ABOUT THIS TASK>
Every line of the material that includes the word "orange" is to be shown.

PROVIDED ENTRIES>

--- START ---

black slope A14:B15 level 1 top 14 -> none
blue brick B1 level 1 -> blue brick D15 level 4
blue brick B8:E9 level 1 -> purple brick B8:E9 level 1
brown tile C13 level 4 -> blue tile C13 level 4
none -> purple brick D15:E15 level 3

--- END ---
--- START ---

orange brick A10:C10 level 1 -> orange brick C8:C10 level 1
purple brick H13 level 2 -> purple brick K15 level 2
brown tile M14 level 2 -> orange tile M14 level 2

--- END ---

EXPECTED ANSWER>
orange brick A10:C10 level 1 -> orange brick C8:C10 level 1
brown tile M14 level 2 -> orange tile M14 level 2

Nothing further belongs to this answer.